# WORK ORDER:
Collect all lines from the records below that include the word "VBAT".

# RECORDS PROVIDED:
+ + +
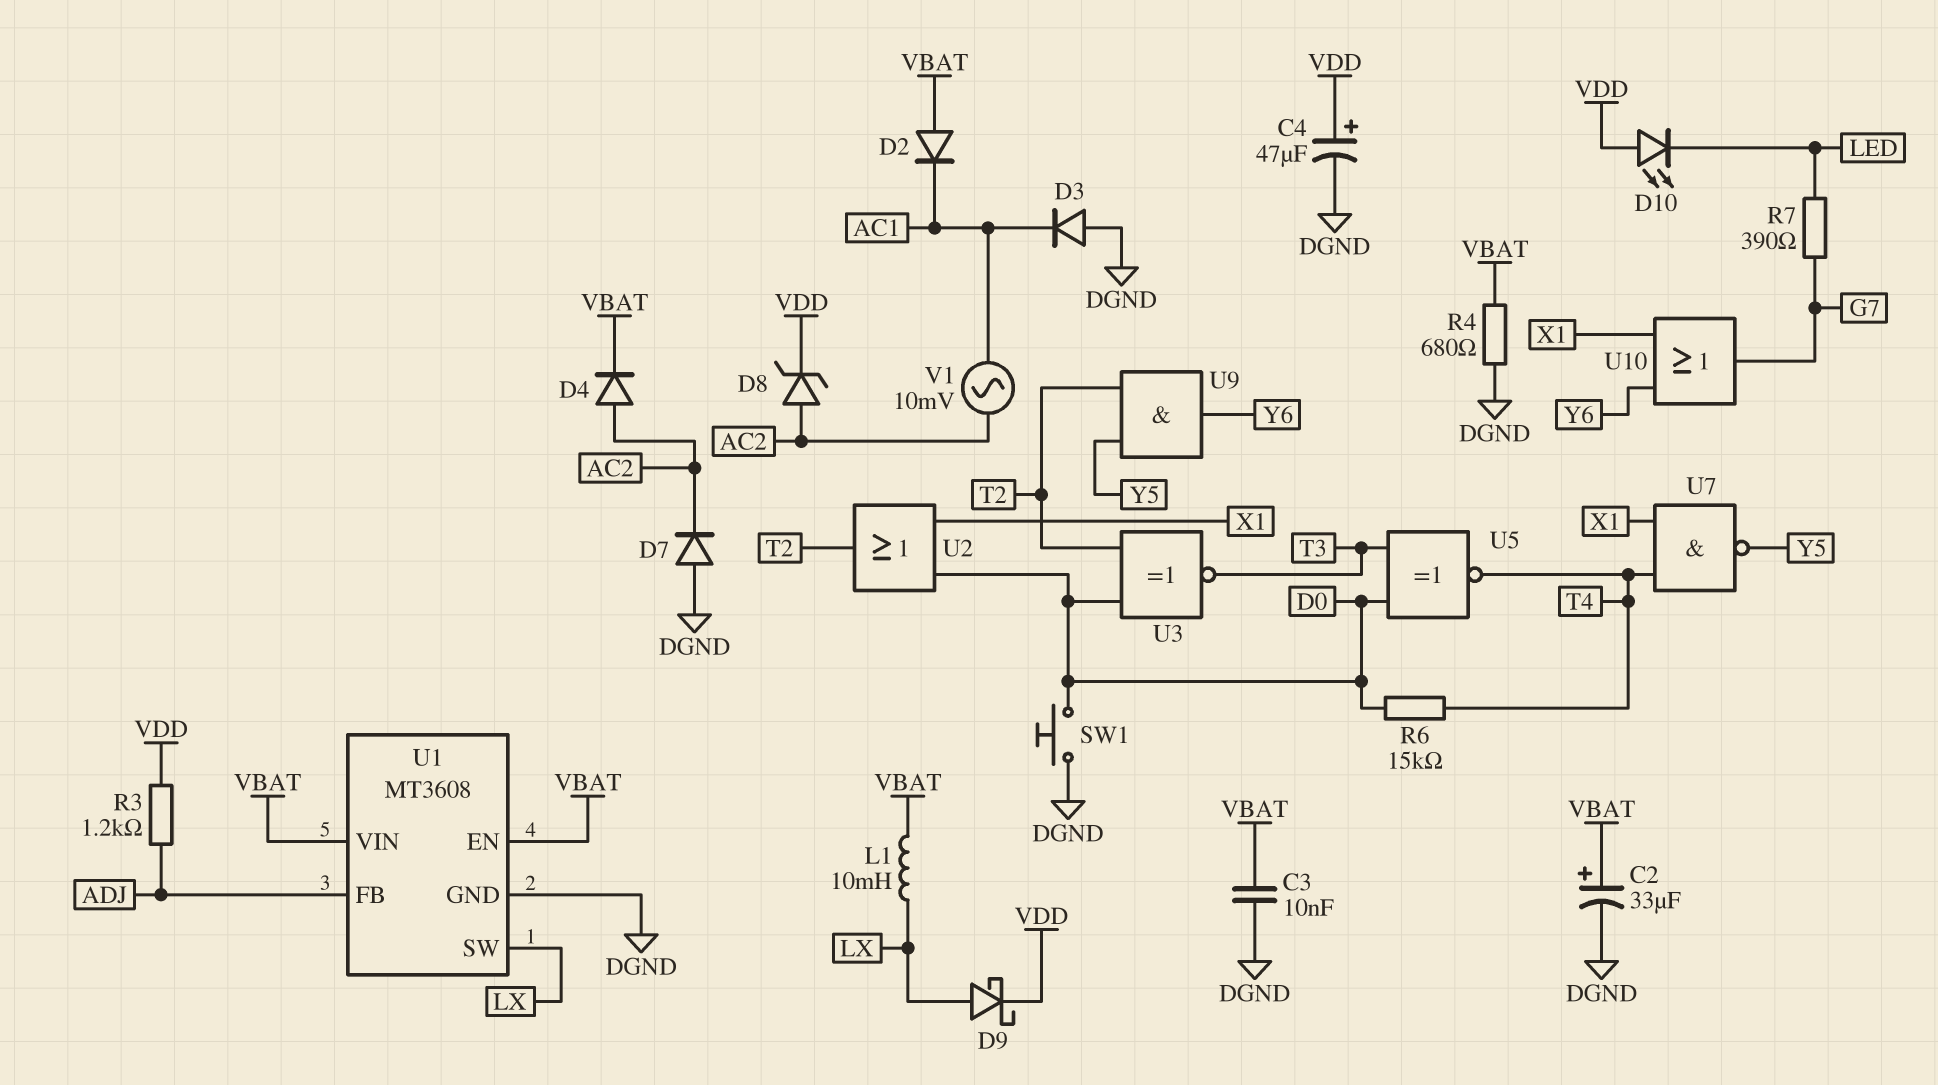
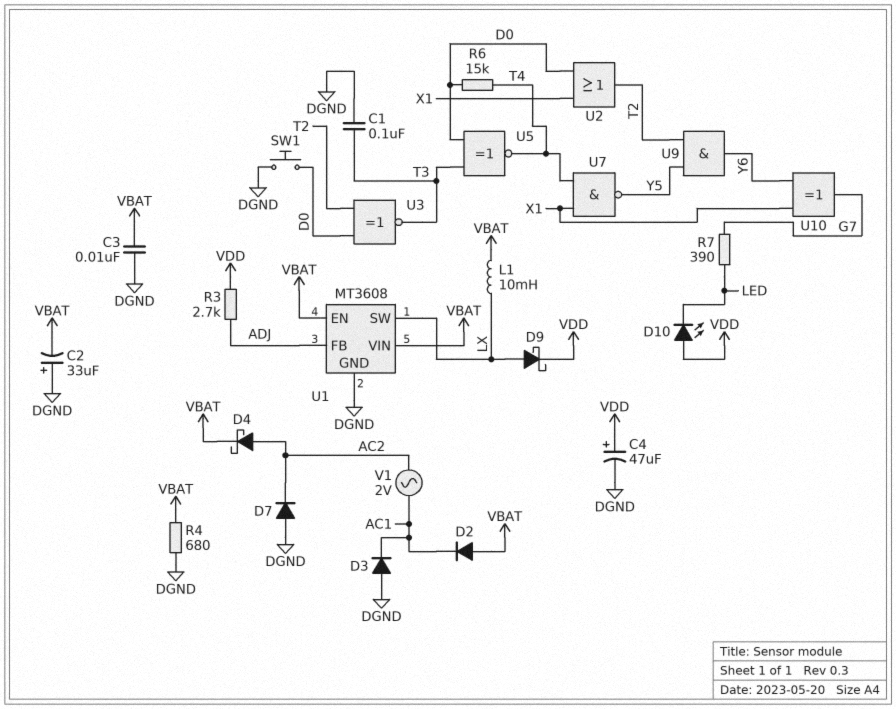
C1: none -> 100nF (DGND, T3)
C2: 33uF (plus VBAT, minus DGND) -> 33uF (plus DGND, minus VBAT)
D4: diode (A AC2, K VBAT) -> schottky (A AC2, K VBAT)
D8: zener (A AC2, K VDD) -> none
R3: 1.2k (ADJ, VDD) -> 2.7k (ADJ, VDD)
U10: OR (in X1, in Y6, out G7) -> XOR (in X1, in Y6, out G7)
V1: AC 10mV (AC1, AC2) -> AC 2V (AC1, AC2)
+ + +
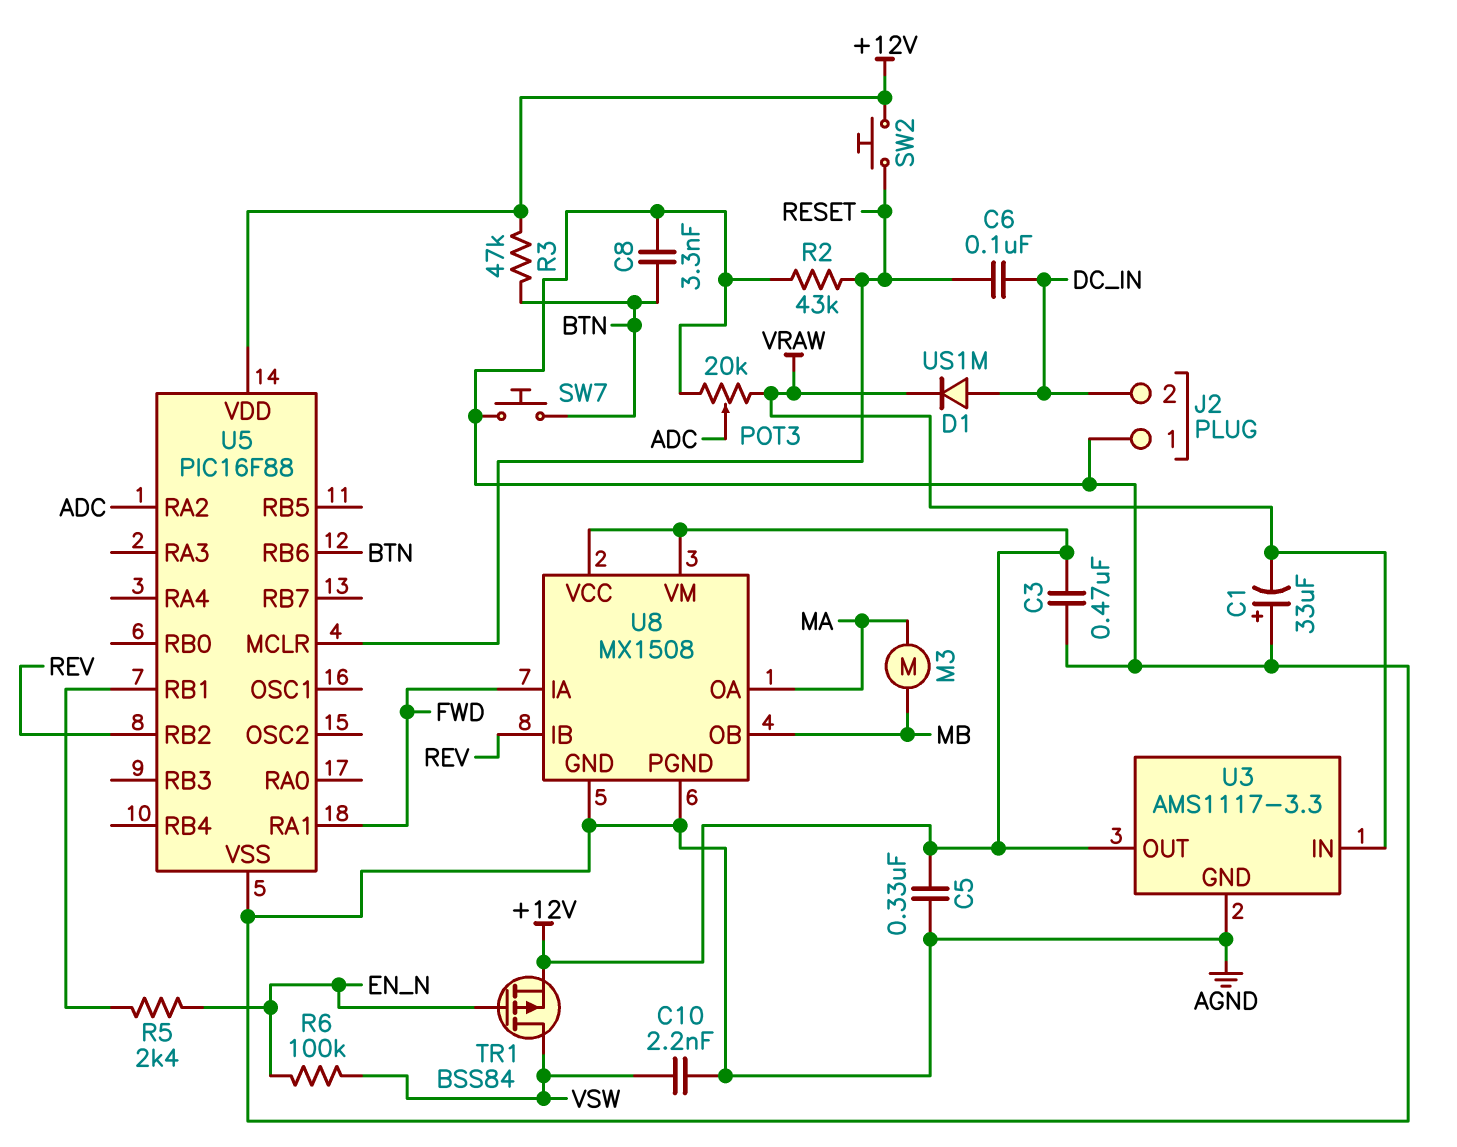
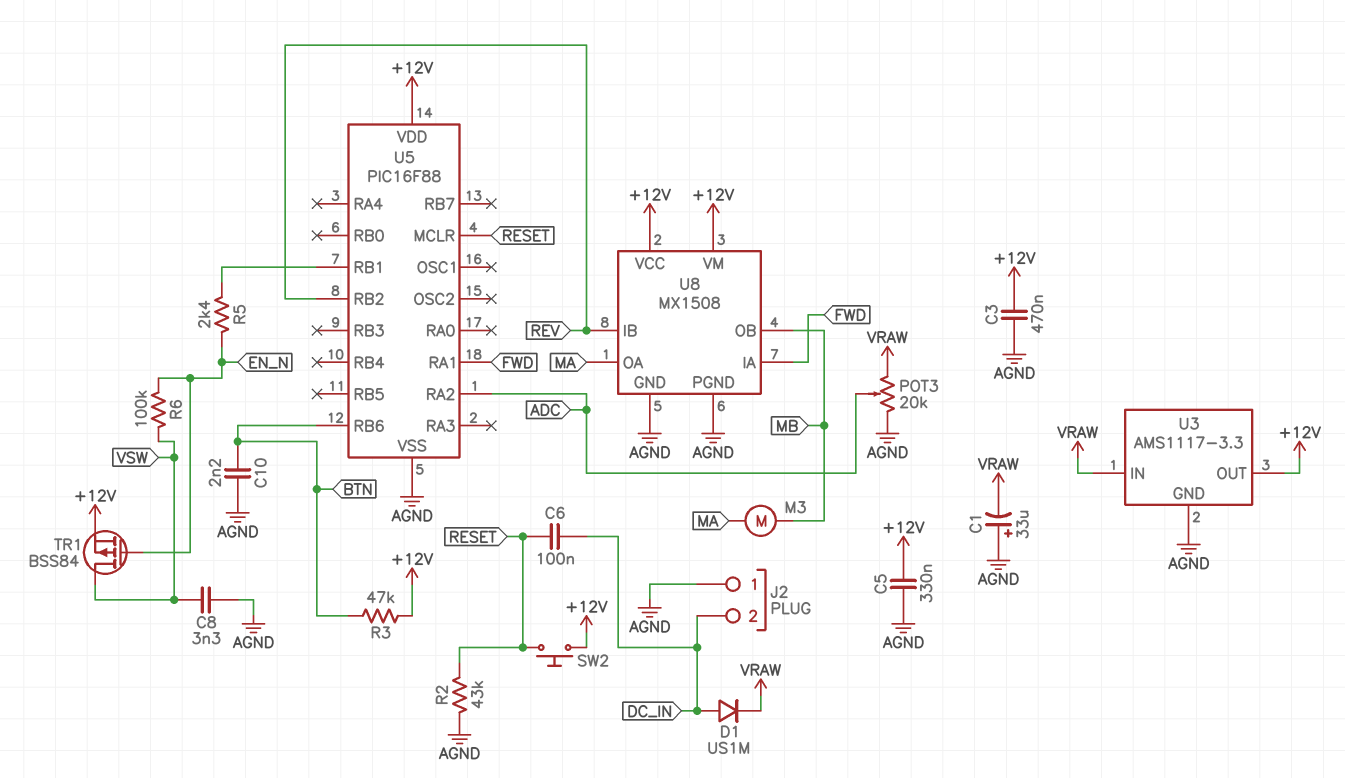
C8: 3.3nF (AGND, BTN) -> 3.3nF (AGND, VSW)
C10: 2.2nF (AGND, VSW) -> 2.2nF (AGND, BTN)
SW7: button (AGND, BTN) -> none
+ + +
# REPLY TO THE TASK:
C2: 33uF (plus VBAT, minus DGND) -> 33uF (plus DGND, minus VBAT)
D4: diode (A AC2, K VBAT) -> schottky (A AC2, K VBAT)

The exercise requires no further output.